## TRY IT
Excluding pictures, reproduce word for word the lines from the one containing "camera: 35 degrees left, 15 degrees up" through the end of the material below.
-------
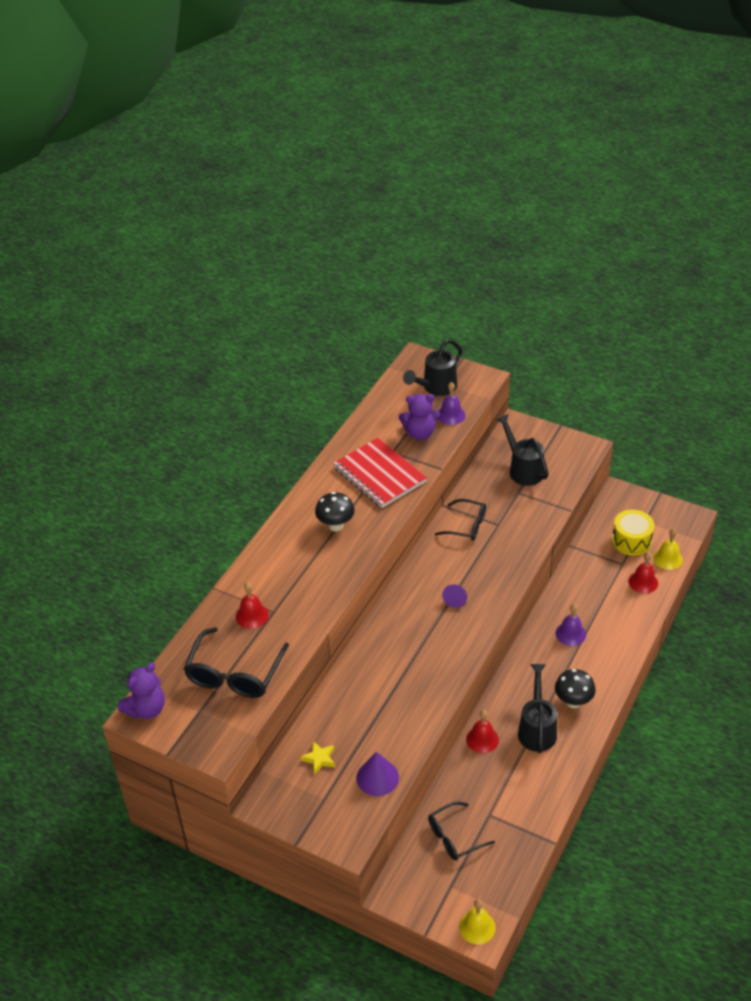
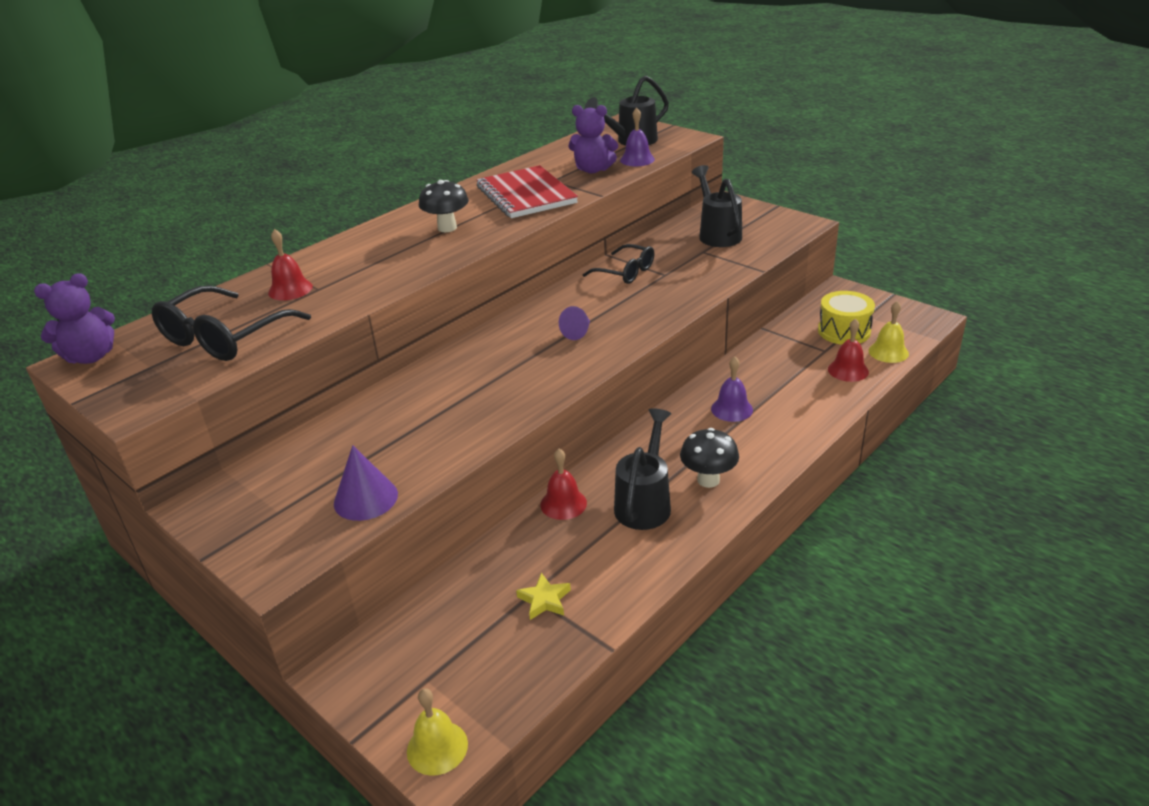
camera: 15 degrees right, 10 degrees down
yellow star [300,741,335,775] -> yellow star moved to [516,573,571,620]
black glasses [428,802,495,860] -> none

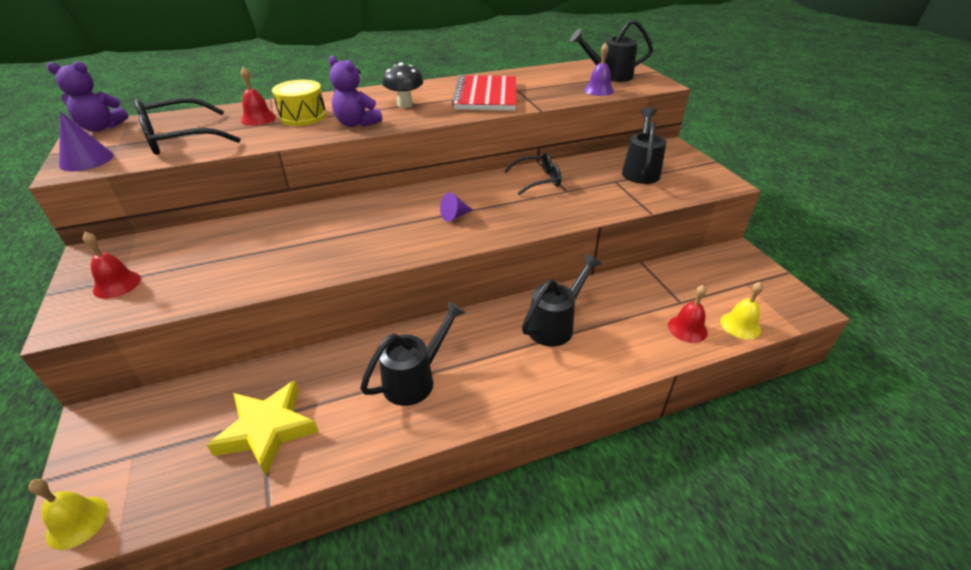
camera: 25 degrees right, 5 degrees up
purple cone [334,445,398,521] -> purple cone moved to [59,111,114,172]
yellow star [516,573,571,620] -> yellow star [207,380,319,476], size x2.06
red bell [540,449,587,520] -> red bell moved to [83,232,141,299]
purple teddy bear [568,105,618,174] -> purple teddy bear moved to [329,56,382,127]
black glasses [583,244,654,284] -> black glasses turned 75 degrees counterclockwise [504,153,561,195]
black mushroom [680,428,739,488] -> none
purple bell [711,357,753,422] -> black watering can [522,254,602,346]
yellow drum [818,291,875,345] -> yellow drum moved to [272,80,326,126]

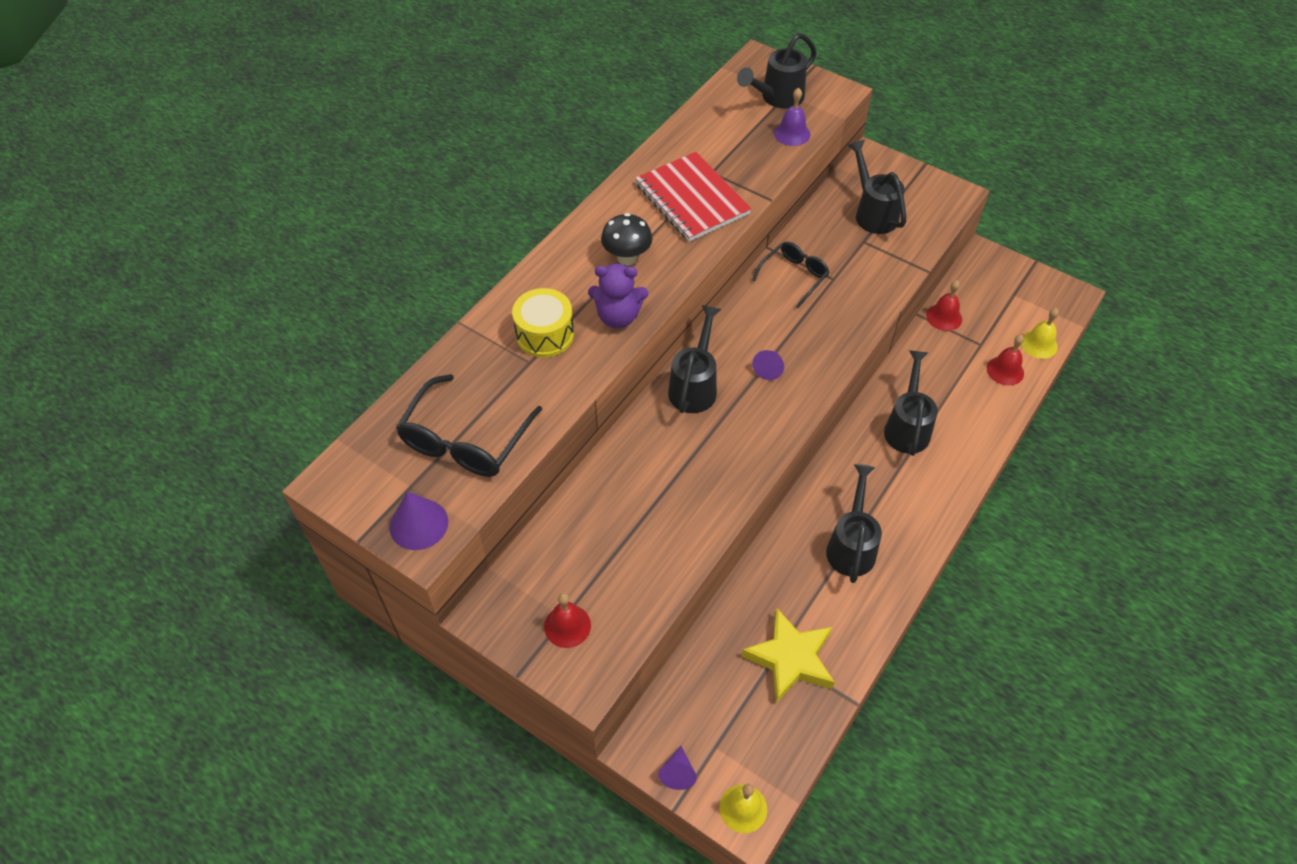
camera: 35 degrees left, 15 degrees up
purple teddy bear [47,61,128,132] -> none
red bell [241,67,276,126] -> red bell moved to [926,280,962,331]
none -> purple cone [658,746,697,790]
none -> black watering can [668,305,721,413]

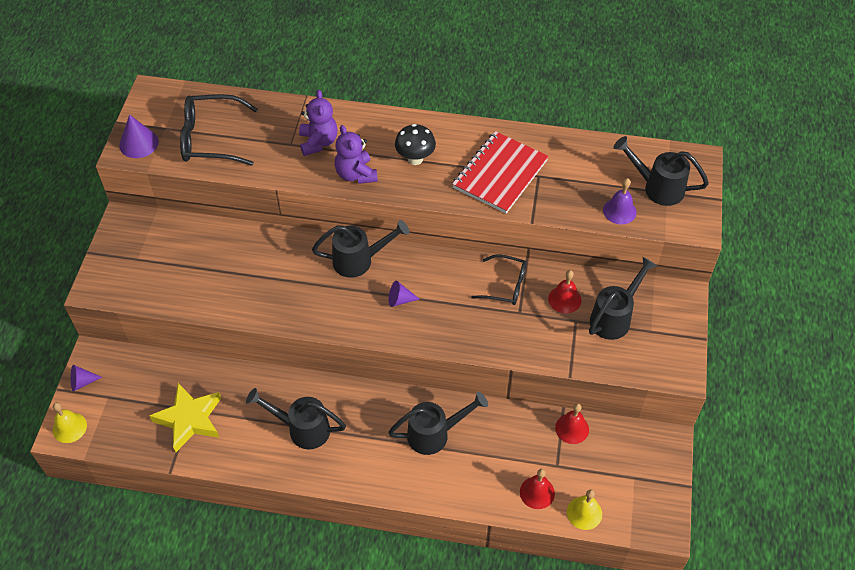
camera: 65 degrees right, 0 degrees up
yellow drum [512,288,574,358] -> purple teddy bear [299,90,338,156]
red bell [544,593,591,648] -> red bell moved to [548,270,581,314]
black watering can [826,464,882,583] -> black watering can turned 150 degrees counterclockwise [246,388,346,449]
-------
## SOLVED EXERCISE
camera: 35 degrees left, 15 degrees up
purple teddy bear [47,61,128,132] -> none
red bell [241,67,276,126] -> red bell moved to [926,280,962,331]
none -> purple cone [658,746,697,790]
none -> black watering can [668,305,721,413]

camera: 65 degrees right, 0 degrees up
yellow drum [512,288,574,358] -> purple teddy bear [299,90,338,156]
red bell [544,593,591,648] -> red bell moved to [548,270,581,314]
black watering can [826,464,882,583] -> black watering can turned 150 degrees counterclockwise [246,388,346,449]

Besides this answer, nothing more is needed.